- **What to work on**
Beginning with the line where "(730, 533) = (90, 168): yellow" appears, restate the lines word for word through the last one in the listing.

*** Supplied records ***

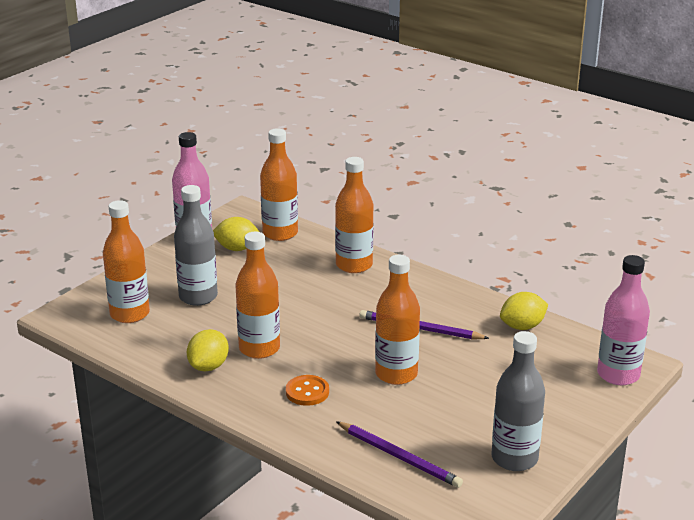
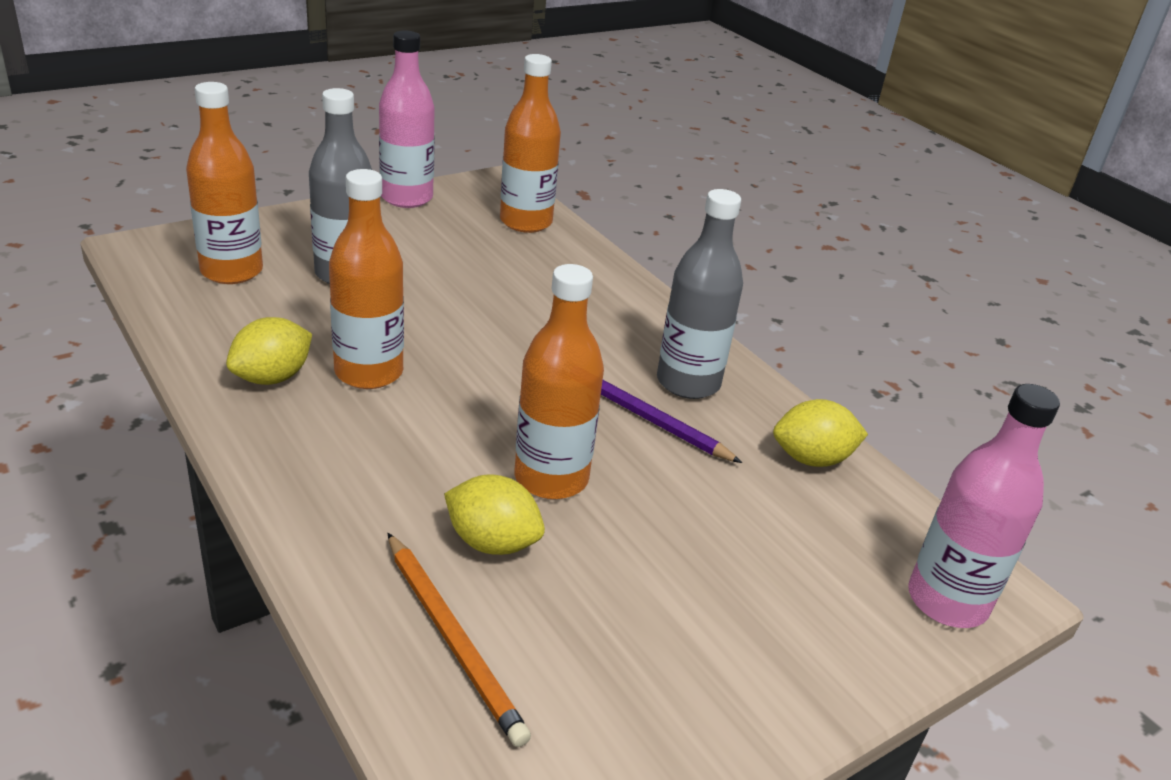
camera: 15 degrees right, 5 degrees up
(237, 248) = (452, 226): yellow lemon -> yellow lemon (492, 542)
(307, 392) = (386, 465): orange button -> none
(354, 265) = (600, 291): orange bottle -> none
(399, 457) = (453, 639): purple pencil -> orange pencil
(514, 458) = (664, 717): grey bottle -> grey bottle (688, 382)

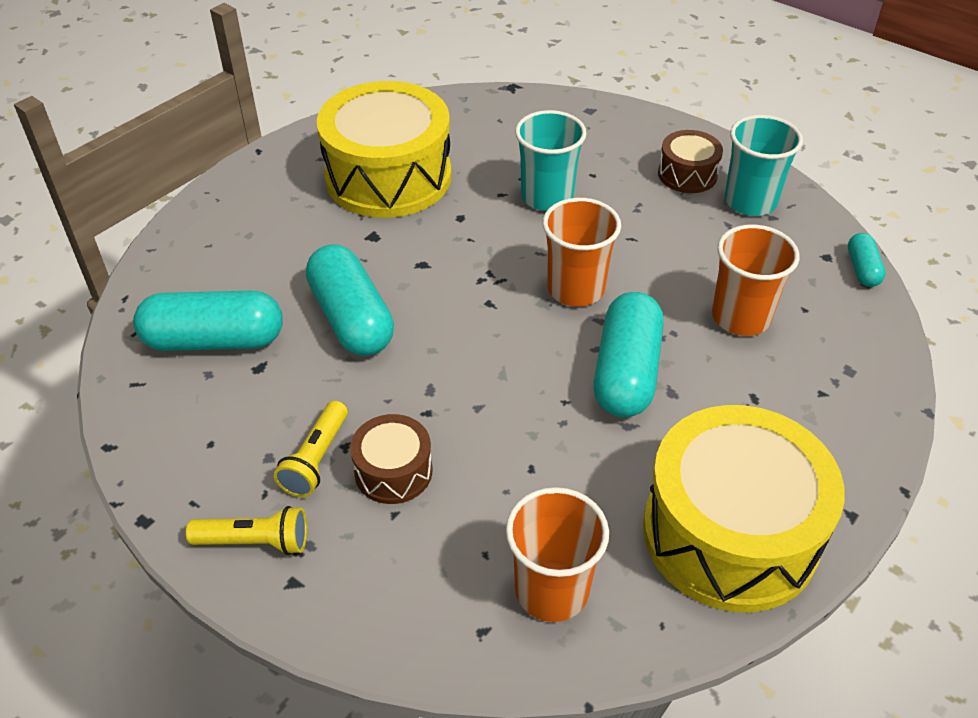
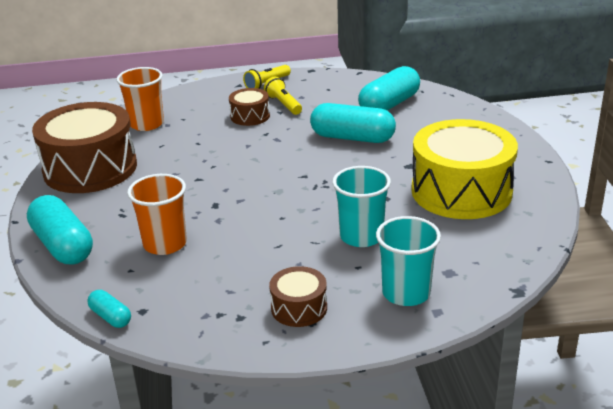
camera: 135 degrees right, 15 degrees down
(576, 289) = (271, 205): orange cup -> none
(626, 372) = (198, 189): turquoise capsule -> turquoise capsule (63, 245)
(730, 533) = (90, 168): yellow drum -> brown drum
(750, 201) = (232, 317): turquoise cup -> turquoise cup (406, 293)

*** End of Supplied records ***

- **Response to the task**
(730, 533) = (90, 168): yellow drum -> brown drum
(750, 201) = (232, 317): turquoise cup -> turquoise cup (406, 293)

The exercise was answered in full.